Give the lines below again exactly, starting with the line that holds "R2: 2.2k (N7, VCC) -> 68k (N7, VCC)" and going on through the line that holds "SW1: switch (N10, N32) -> none".

• [EXCERPTED RECORDS]:
........

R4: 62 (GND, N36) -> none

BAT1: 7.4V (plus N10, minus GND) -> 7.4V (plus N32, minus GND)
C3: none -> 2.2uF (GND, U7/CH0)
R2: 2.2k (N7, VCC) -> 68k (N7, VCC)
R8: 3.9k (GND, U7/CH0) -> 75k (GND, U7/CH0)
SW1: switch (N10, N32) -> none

........

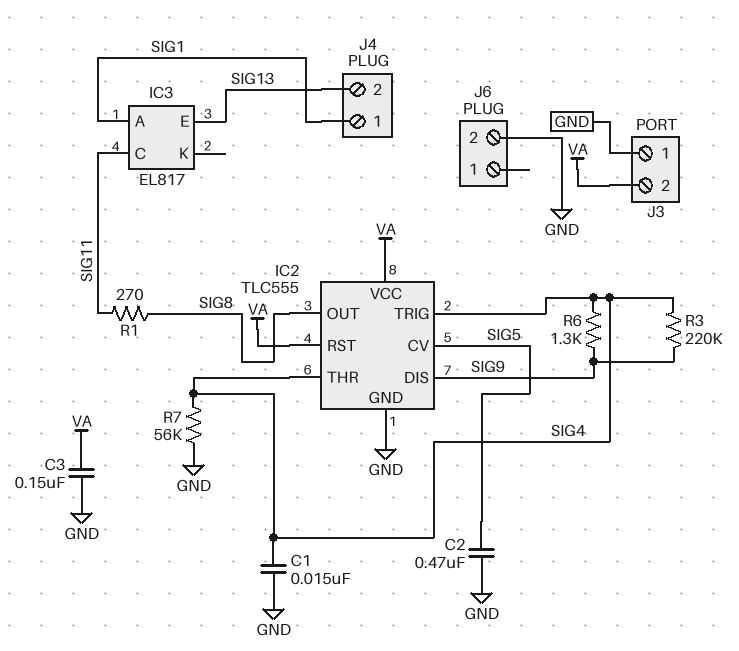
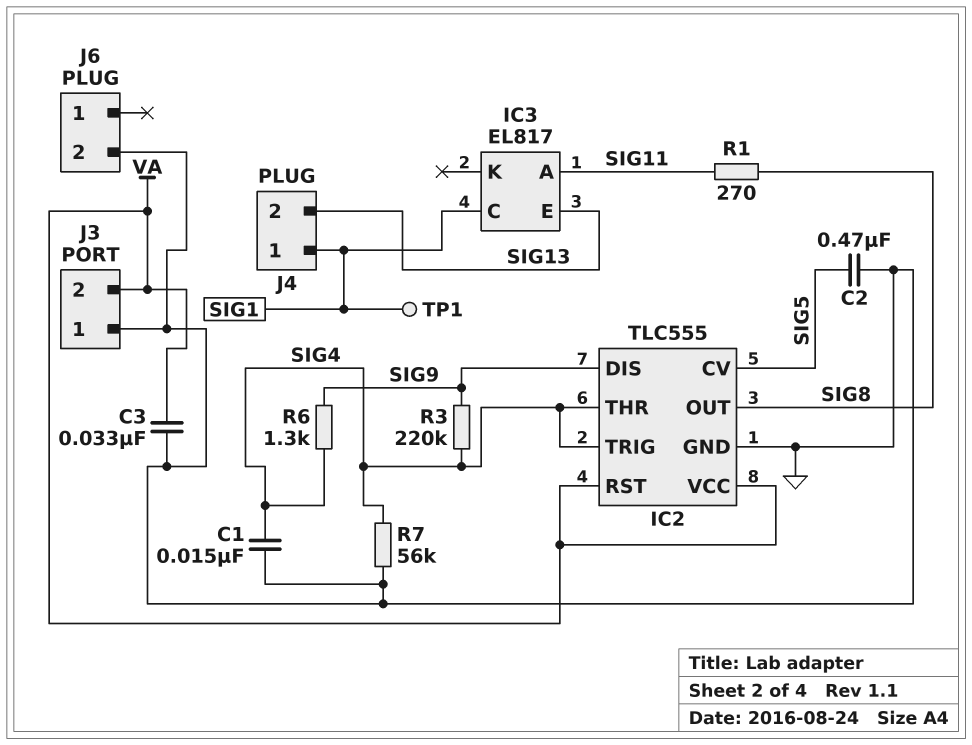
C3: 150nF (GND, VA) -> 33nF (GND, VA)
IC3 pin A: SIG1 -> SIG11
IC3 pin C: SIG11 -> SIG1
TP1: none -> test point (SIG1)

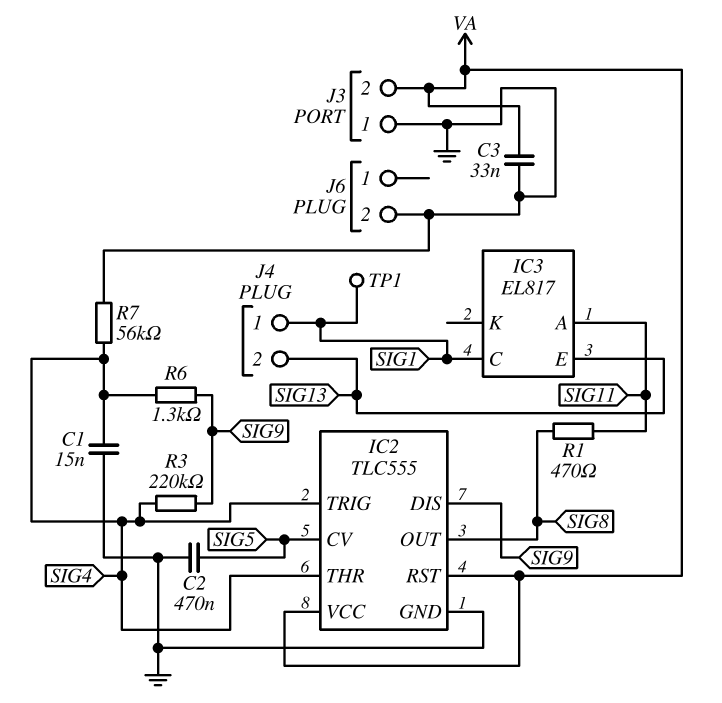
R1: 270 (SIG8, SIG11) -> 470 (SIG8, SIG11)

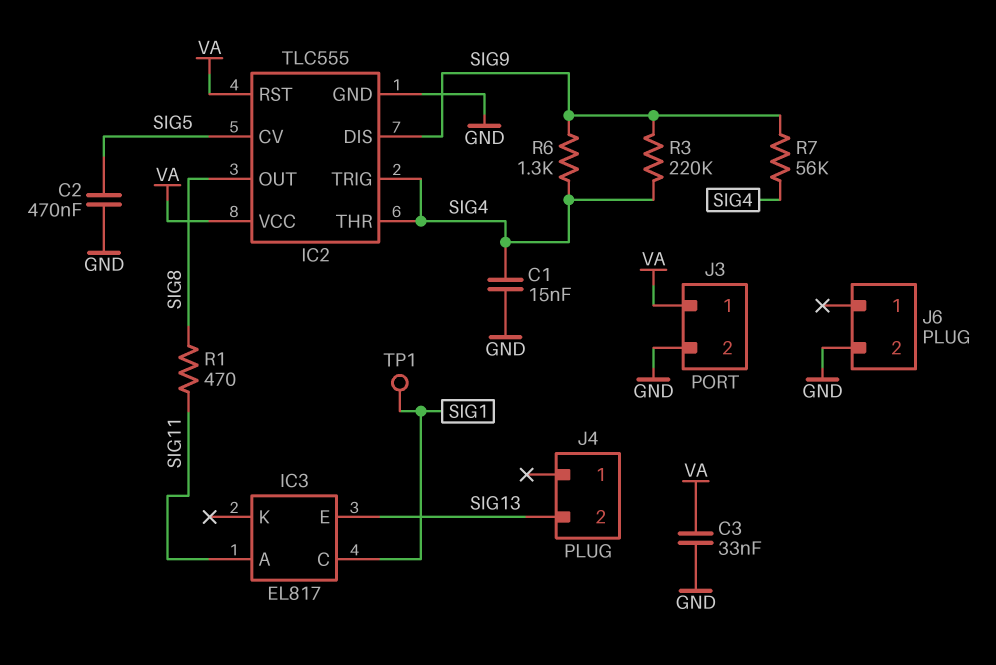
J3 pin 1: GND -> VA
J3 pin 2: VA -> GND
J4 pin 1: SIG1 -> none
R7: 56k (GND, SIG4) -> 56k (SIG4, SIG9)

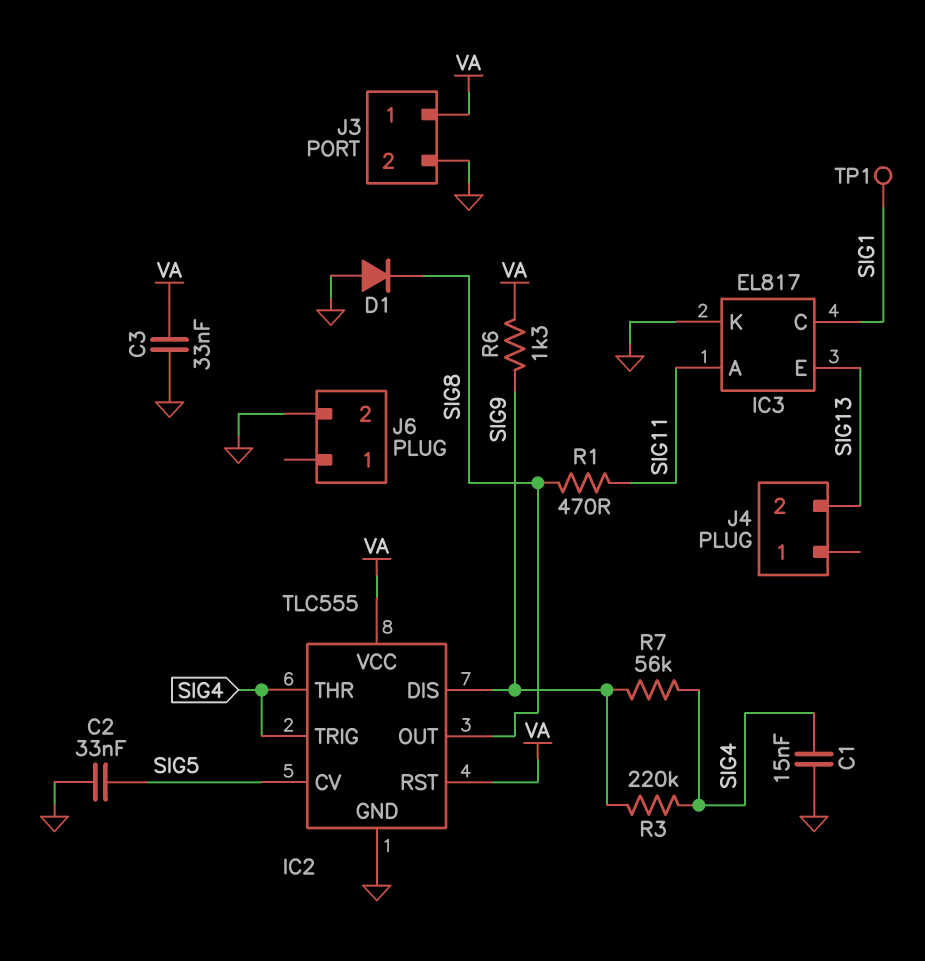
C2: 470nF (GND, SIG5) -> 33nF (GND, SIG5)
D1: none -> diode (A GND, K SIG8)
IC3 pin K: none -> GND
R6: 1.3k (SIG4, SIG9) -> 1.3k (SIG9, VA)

........

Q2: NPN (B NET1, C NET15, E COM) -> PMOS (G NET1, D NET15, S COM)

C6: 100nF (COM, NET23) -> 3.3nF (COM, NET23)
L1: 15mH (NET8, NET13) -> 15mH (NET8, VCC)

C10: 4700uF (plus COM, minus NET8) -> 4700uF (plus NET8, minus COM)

........

• [ANSWER BOX]:
R2: 2.2k (N7, VCC) -> 68k (N7, VCC)
R8: 3.9k (GND, U7/CH0) -> 75k (GND, U7/CH0)
SW1: switch (N10, N32) -> none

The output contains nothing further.